• [Input data]:

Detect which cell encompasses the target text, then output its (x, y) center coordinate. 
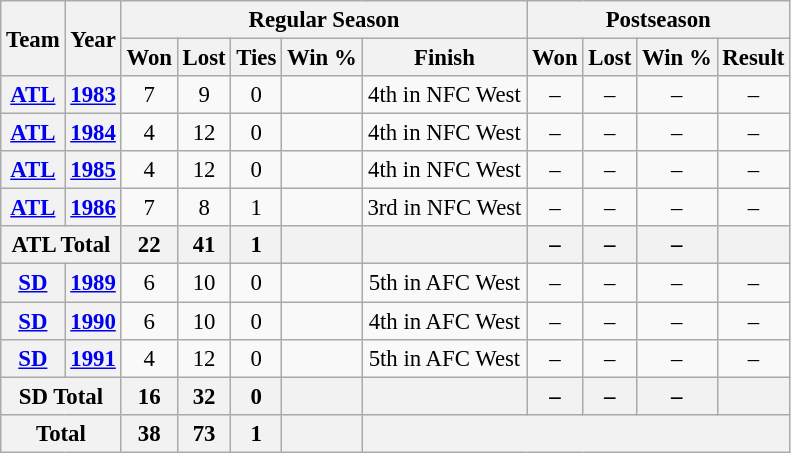
Total (61, 433)
1983 (93, 95)
1989 (93, 283)
32 (204, 396)
SD Total (61, 396)
73 (204, 433)
38 (149, 433)
22 (149, 245)
41 (204, 245)
4th in AFC West (444, 321)
1986 (93, 208)
8 (204, 208)
Postseason (658, 20)
Ties (256, 58)
1990 (93, 321)
Year (93, 38)
Team (33, 38)
1984 (93, 133)
Regular Season (324, 20)
ATL Total (61, 245)
Result (754, 58)
3rd in NFC West (444, 208)
9 (204, 95)
Finish (444, 58)
16 (149, 396)
1991 (93, 358)
1985 (93, 170)
Search for the cell housing the specified text and yield its (X, Y) center coordinate. 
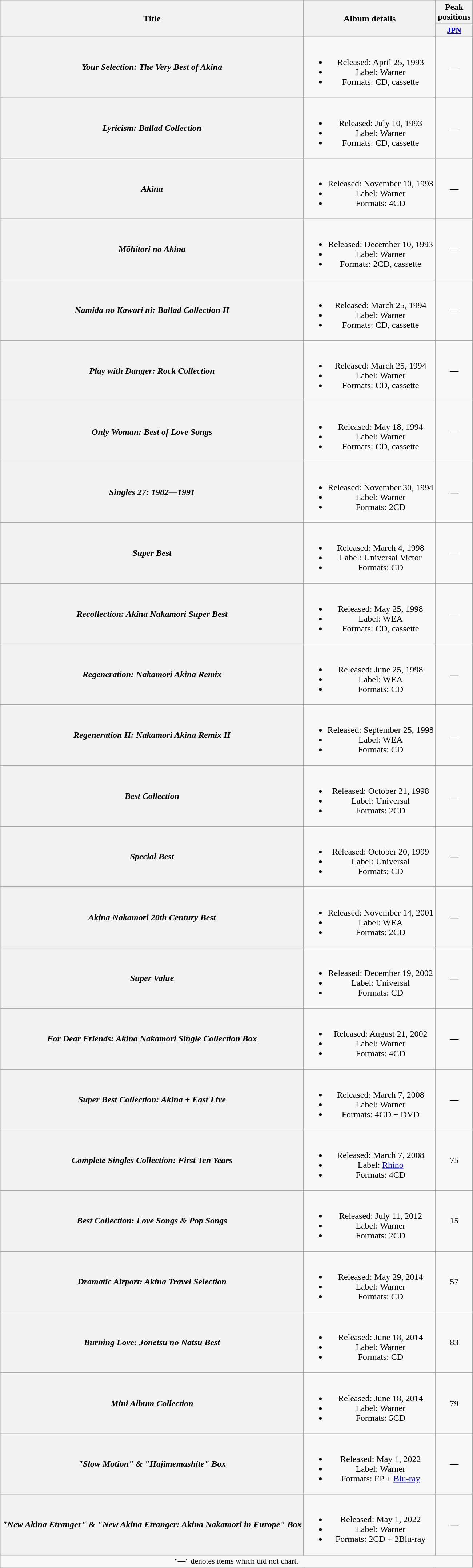
Your Selection: The Very Best of Akina (152, 67)
Singles 27: 1982—1991 (152, 492)
Burning Love: Jōnetsu no Natsu Best (152, 1343)
Released: November 30, 1994Label: WarnerFormats: 2CD (369, 492)
Released: November 10, 1993Label: WarnerFormats: 4CD (369, 189)
Released: September 25, 1998Label: WEAFormats: CD (369, 735)
Released: May 29, 2014Label: WarnerFormats: CD (369, 1282)
Peak positions (454, 12)
Akina (152, 189)
Released: July 11, 2012Label: WarnerFormats: 2CD (369, 1222)
Released: July 10, 1993Label: WarnerFormats: CD, cassette (369, 128)
Mini Album Collection (152, 1403)
Mōhitori no Akina (152, 249)
Released: December 19, 2002Label: UniversalFormats: CD (369, 978)
Super Best (152, 553)
Regeneration II: Nakamori Akina Remix II (152, 735)
Akina Nakamori 20th Century Best (152, 918)
Recollection: Akina Nakamori Super Best (152, 614)
15 (454, 1222)
Released: March 7, 2008Label: RhinoFormats: 4CD (369, 1161)
Released: October 21, 1998Label: UniversalFormats: 2CD (369, 796)
83 (454, 1343)
Super Value (152, 978)
Dramatic Airport: Akina Travel Selection (152, 1282)
Released: June 25, 1998Label: WEAFormats: CD (369, 675)
Namida no Kawari ni: Ballad Collection II (152, 310)
Lyricism: Ballad Collection (152, 128)
JPN (454, 31)
Released: August 21, 2002Label: WarnerFormats: 4CD (369, 1039)
Best Collection: Love Songs & Pop Songs (152, 1222)
"Slow Motion" & "Hajimemashite" Box (152, 1464)
Released: May 18, 1994Label: WarnerFormats: CD, cassette (369, 432)
75 (454, 1161)
"—" denotes items which did not chart. (236, 1562)
79 (454, 1403)
Title (152, 19)
Complete Singles Collection: First Ten Years (152, 1161)
Best Collection (152, 796)
Released: October 20, 1999Label: UniversalFormats: CD (369, 857)
Released: March 4, 1998Label: Universal VictorFormats: CD (369, 553)
Released: May 1, 2022Label: WarnerFormats: EP + Blu-ray (369, 1464)
Released: June 18, 2014Label: WarnerFormats: 5CD (369, 1403)
Released: April 25, 1993Label: WarnerFormats: CD, cassette (369, 67)
Released: June 18, 2014Label: WarnerFormats: CD (369, 1343)
Released: May 25, 1998Label: WEAFormats: CD, cassette (369, 614)
Only Woman: Best of Love Songs (152, 432)
Play with Danger: Rock Collection (152, 371)
Released: May 1, 2022Label: WarnerFormats: 2CD + 2Blu-ray (369, 1525)
Released: December 10, 1993Label: WarnerFormats: 2CD, cassette (369, 249)
Released: March 7, 2008Label: WarnerFormats: 4CD + DVD (369, 1100)
Released: November 14, 2001Label: WEAFormats: 2CD (369, 918)
Super Best Collection: Akina + East Live (152, 1100)
Album details (369, 19)
57 (454, 1282)
Regeneration: Nakamori Akina Remix (152, 675)
Special Best (152, 857)
For Dear Friends: Akina Nakamori Single Collection Box (152, 1039)
"New Akina Etranger" & "New Akina Etranger: Akina Nakamori in Europe" Box (152, 1525)
Return the (X, Y) coordinate for the center point of the cell that contains the specified text.  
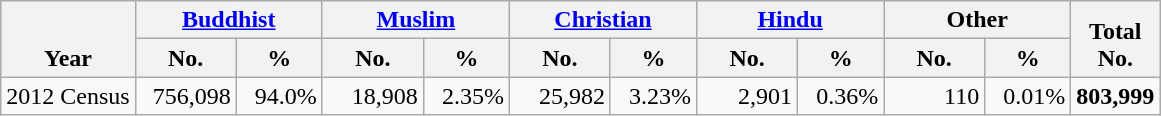
Year (68, 39)
18,908 (372, 96)
2,901 (748, 96)
Muslim (416, 20)
Christian (602, 20)
25,982 (560, 96)
Buddhist (228, 20)
2012 Census (68, 96)
756,098 (186, 96)
2.35% (466, 96)
803,999 (1116, 96)
TotalNo. (1116, 39)
94.0% (279, 96)
110 (934, 96)
0.01% (1028, 96)
Hindu (790, 20)
Other (978, 20)
3.23% (653, 96)
0.36% (841, 96)
Capture the cell that displays the provided text and extract its [x, y] central coordinate. 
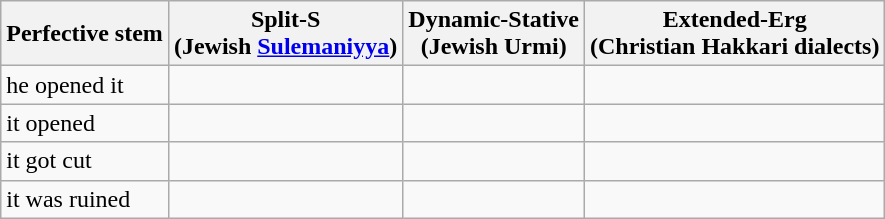
Perfective stem [85, 34]
Dynamic-Stative (Jewish Urmi) [494, 34]
Split-S (Jewish Sulemaniyya) [285, 34]
Extended-Erg (Christian Hakkari dialects) [735, 34]
it got cut [85, 161]
it was ruined [85, 199]
it opened [85, 123]
he opened it [85, 85]
Search for the cell housing the specified text and yield its [x, y] center coordinate. 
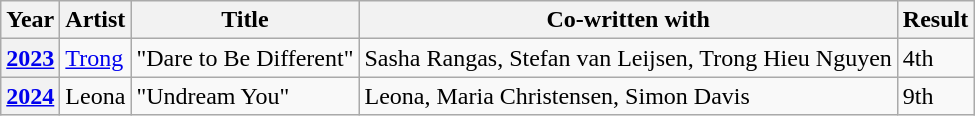
Co-written with [628, 20]
Leona, Maria Christensen, Simon Davis [628, 96]
4th [935, 58]
2024 [30, 96]
Result [935, 20]
Artist [96, 20]
"Undream You" [245, 96]
Year [30, 20]
Trong [96, 58]
Leona [96, 96]
9th [935, 96]
Title [245, 20]
Sasha Rangas, Stefan van Leijsen, Trong Hieu Nguyen [628, 58]
2023 [30, 58]
"Dare to Be Different" [245, 58]
Return the [X, Y] coordinate for the center point of the cell that contains the specified text.  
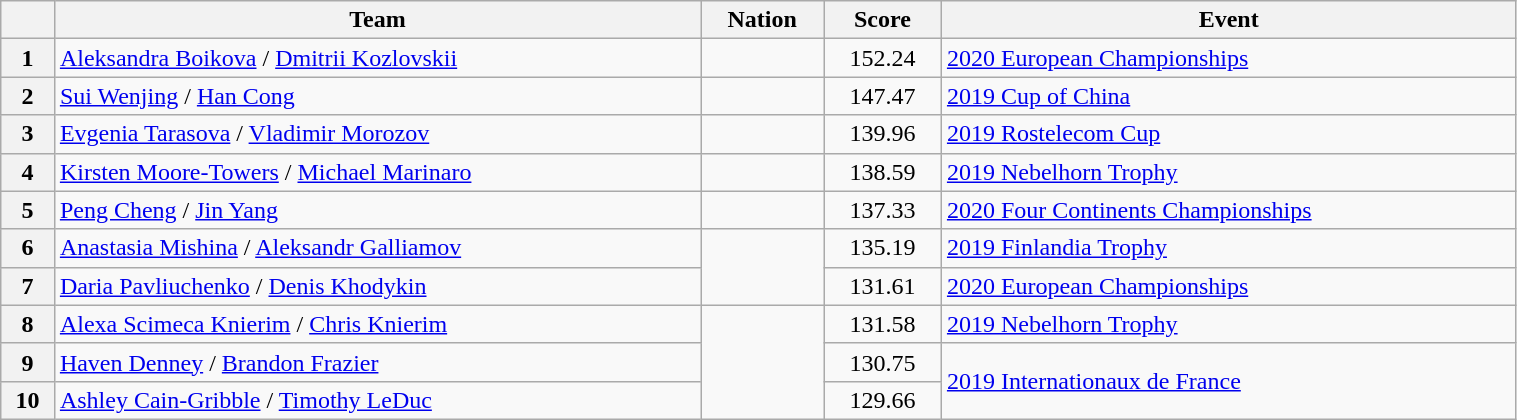
1 [28, 58]
2020 Four Continents Championships [1228, 210]
2019 Cup of China [1228, 96]
Score [883, 20]
3 [28, 134]
152.24 [883, 58]
131.61 [883, 286]
135.19 [883, 248]
Peng Cheng / Jin Yang [377, 210]
2019 Internationaux de France [1228, 381]
Event [1228, 20]
2019 Rostelecom Cup [1228, 134]
Sui Wenjing / Han Cong [377, 96]
2019 Finlandia Trophy [1228, 248]
Aleksandra Boikova / Dmitrii Kozlovskii [377, 58]
5 [28, 210]
2 [28, 96]
Ashley Cain-Gribble / Timothy LeDuc [377, 400]
Anastasia Mishina / Aleksandr Galliamov [377, 248]
Haven Denney / Brandon Frazier [377, 362]
Team [377, 20]
131.58 [883, 324]
138.59 [883, 172]
Nation [762, 20]
8 [28, 324]
Kirsten Moore-Towers / Michael Marinaro [377, 172]
129.66 [883, 400]
137.33 [883, 210]
9 [28, 362]
Evgenia Tarasova / Vladimir Morozov [377, 134]
147.47 [883, 96]
Alexa Scimeca Knierim / Chris Knierim [377, 324]
7 [28, 286]
6 [28, 248]
10 [28, 400]
Daria Pavliuchenko / Denis Khodykin [377, 286]
130.75 [883, 362]
4 [28, 172]
139.96 [883, 134]
For the text-containing cell, return its midpoint in [x, y] coordinate format. 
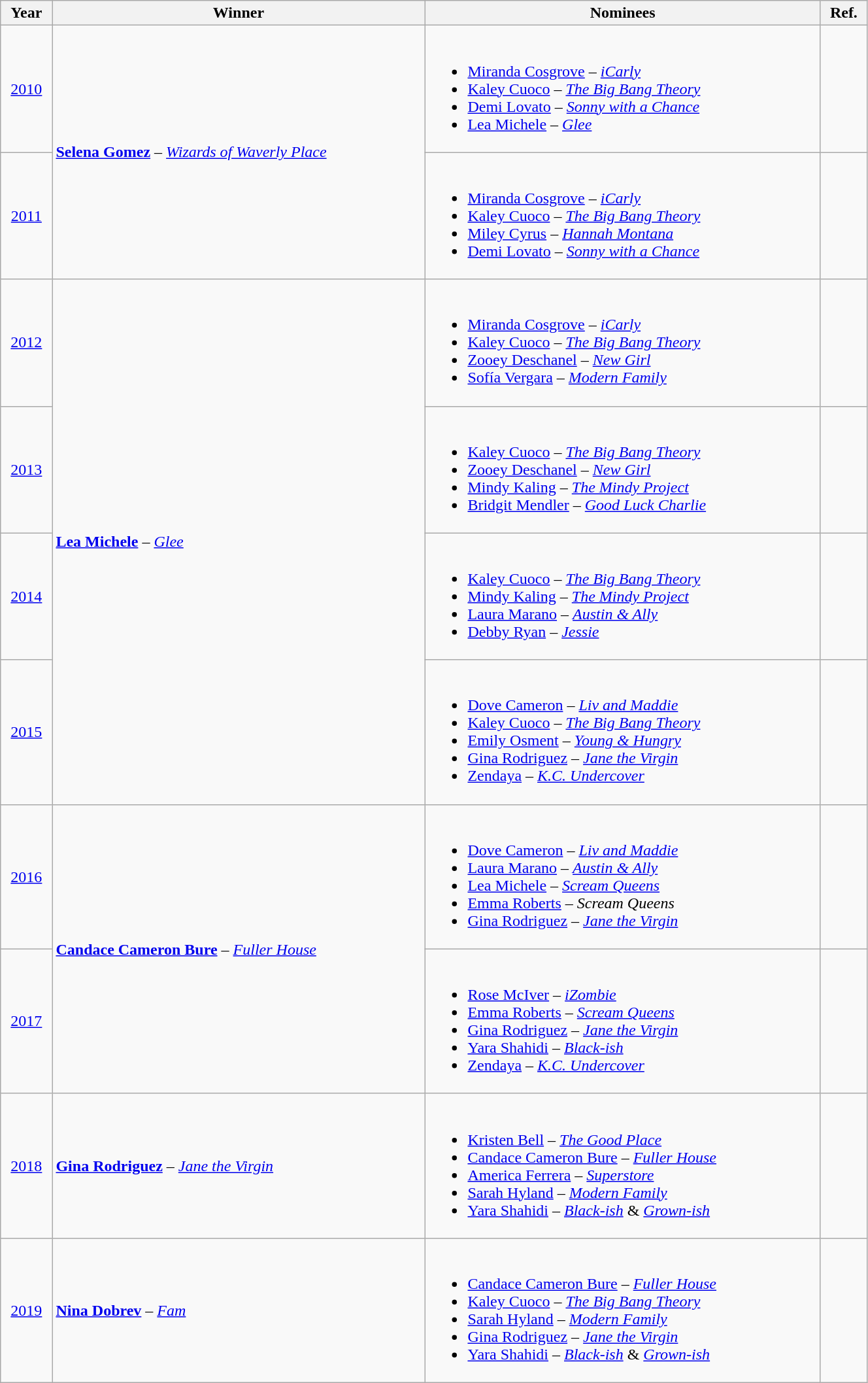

• [Problem to solve]: Write out all of the rows above verbatim, omitting the pictures.

• [Full output]:
Detect which cell encompasses the target text, then output its (x, y) center coordinate. 
Total (61, 433)
1983 (93, 95)
1989 (93, 283)
32 (204, 396)
SD Total (61, 396)
73 (204, 433)
38 (149, 433)
22 (149, 245)
41 (204, 245)
4th in AFC West (444, 321)
1986 (93, 208)
8 (204, 208)
Postseason (658, 20)
Ties (256, 58)
1990 (93, 321)
Year (93, 38)
Team (33, 38)
1984 (93, 133)
Regular Season (324, 20)
ATL Total (61, 245)
Result (754, 58)
3rd in NFC West (444, 208)
9 (204, 95)
Finish (444, 58)
16 (149, 396)
1991 (93, 358)
1985 (93, 170)
Search for the cell housing the specified text and yield its (X, Y) center coordinate. 
Your Selection: The Very Best of Akina (152, 67)
Singles 27: 1982—1991 (152, 492)
Burning Love: Jōnetsu no Natsu Best (152, 1343)
Released: November 30, 1994Label: WarnerFormats: 2CD (369, 492)
Released: November 10, 1993Label: WarnerFormats: 4CD (369, 189)
Released: September 25, 1998Label: WEAFormats: CD (369, 735)
Released: May 29, 2014Label: WarnerFormats: CD (369, 1282)
Peak positions (454, 12)
Akina (152, 189)
Released: July 11, 2012Label: WarnerFormats: 2CD (369, 1222)
Released: July 10, 1993Label: WarnerFormats: CD, cassette (369, 128)
Mini Album Collection (152, 1403)
Mōhitori no Akina (152, 249)
Released: December 19, 2002Label: UniversalFormats: CD (369, 978)
Super Best (152, 553)
Regeneration II: Nakamori Akina Remix II (152, 735)
Akina Nakamori 20th Century Best (152, 918)
Recollection: Akina Nakamori Super Best (152, 614)
15 (454, 1222)
Released: March 7, 2008Label: RhinoFormats: 4CD (369, 1161)
Released: October 21, 1998Label: UniversalFormats: 2CD (369, 796)
83 (454, 1343)
Super Value (152, 978)
Dramatic Airport: Akina Travel Selection (152, 1282)
Released: June 25, 1998Label: WEAFormats: CD (369, 675)
Namida no Kawari ni: Ballad Collection II (152, 310)
Lyricism: Ballad Collection (152, 128)
JPN (454, 31)
Released: August 21, 2002Label: WarnerFormats: 4CD (369, 1039)
Best Collection: Love Songs & Pop Songs (152, 1222)
"Slow Motion" & "Hajimemashite" Box (152, 1464)
Released: May 18, 1994Label: WarnerFormats: CD, cassette (369, 432)
75 (454, 1161)
"—" denotes items which did not chart. (236, 1562)
79 (454, 1403)
Title (152, 19)
Complete Singles Collection: First Ten Years (152, 1161)
Best Collection (152, 796)
Released: October 20, 1999Label: UniversalFormats: CD (369, 857)
Released: March 4, 1998Label: Universal VictorFormats: CD (369, 553)
Released: May 1, 2022Label: WarnerFormats: EP + Blu-ray (369, 1464)
Released: June 18, 2014Label: WarnerFormats: 5CD (369, 1403)
Released: April 25, 1993Label: WarnerFormats: CD, cassette (369, 67)
Released: June 18, 2014Label: WarnerFormats: CD (369, 1343)
Released: May 25, 1998Label: WEAFormats: CD, cassette (369, 614)
Only Woman: Best of Love Songs (152, 432)
Play with Danger: Rock Collection (152, 371)
Released: May 1, 2022Label: WarnerFormats: 2CD + 2Blu-ray (369, 1525)
Released: December 10, 1993Label: WarnerFormats: 2CD, cassette (369, 249)
Released: March 7, 2008Label: WarnerFormats: 4CD + DVD (369, 1100)
Released: November 14, 2001Label: WEAFormats: 2CD (369, 918)
Super Best Collection: Akina + East Live (152, 1100)
Album details (369, 19)
57 (454, 1282)
Regeneration: Nakamori Akina Remix (152, 675)
Special Best (152, 857)
For Dear Friends: Akina Nakamori Single Collection Box (152, 1039)
"New Akina Etranger" & "New Akina Etranger: Akina Nakamori in Europe" Box (152, 1525)
Return the (X, Y) coordinate for the center point of the cell that contains the specified text.  
Year (68, 39)
18,908 (372, 96)
2,901 (748, 96)
Muslim (416, 20)
Christian (602, 20)
25,982 (560, 96)
Buddhist (228, 20)
2012 Census (68, 96)
756,098 (186, 96)
2.35% (466, 96)
803,999 (1116, 96)
TotalNo. (1116, 39)
94.0% (279, 96)
110 (934, 96)
0.01% (1028, 96)
Hindu (790, 20)
Other (978, 20)
3.23% (653, 96)
0.36% (841, 96)
Capture the cell that displays the provided text and extract its [x, y] central coordinate. 
Perfective stem [85, 34]
Dynamic-Stative (Jewish Urmi) [494, 34]
Split-S (Jewish Sulemaniyya) [285, 34]
Extended-Erg (Christian Hakkari dialects) [735, 34]
it got cut [85, 161]
it was ruined [85, 199]
it opened [85, 123]
he opened it [85, 85]
Search for the cell housing the specified text and yield its [x, y] center coordinate. 
Co-written with [628, 20]
Leona, Maria Christensen, Simon Davis [628, 96]
4th [935, 58]
2024 [30, 96]
Result [935, 20]
Artist [96, 20]
"Undream You" [245, 96]
Year [30, 20]
Trong [96, 58]
Leona [96, 96]
9th [935, 96]
Title [245, 20]
Sasha Rangas, Stefan van Leijsen, Trong Hieu Nguyen [628, 58]
2023 [30, 58]
"Dare to Be Different" [245, 58]
Return the [X, Y] coordinate for the center point of the cell that contains the specified text.  
1 [28, 58]
2020 Four Continents Championships [1228, 210]
2019 Cup of China [1228, 96]
Score [883, 20]
3 [28, 134]
152.24 [883, 58]
131.61 [883, 286]
135.19 [883, 248]
Peng Cheng / Jin Yang [377, 210]
2019 Internationaux de France [1228, 381]
Event [1228, 20]
2019 Rostelecom Cup [1228, 134]
Sui Wenjing / Han Cong [377, 96]
2019 Finlandia Trophy [1228, 248]
Aleksandra Boikova / Dmitrii Kozlovskii [377, 58]
5 [28, 210]
2 [28, 96]
Ashley Cain-Gribble / Timothy LeDuc [377, 400]
Anastasia Mishina / Aleksandr Galliamov [377, 248]
Haven Denney / Brandon Frazier [377, 362]
Team [377, 20]
131.58 [883, 324]
138.59 [883, 172]
Nation [762, 20]
8 [28, 324]
Kirsten Moore-Towers / Michael Marinaro [377, 172]
129.66 [883, 400]
137.33 [883, 210]
9 [28, 362]
Evgenia Tarasova / Vladimir Morozov [377, 134]
147.47 [883, 96]
Alexa Scimeca Knierim / Chris Knierim [377, 324]
7 [28, 286]
6 [28, 248]
10 [28, 400]
Daria Pavliuchenko / Denis Khodykin [377, 286]
130.75 [883, 362]
4 [28, 172]
139.96 [883, 134]
For the text-containing cell, return its midpoint in [x, y] coordinate format. 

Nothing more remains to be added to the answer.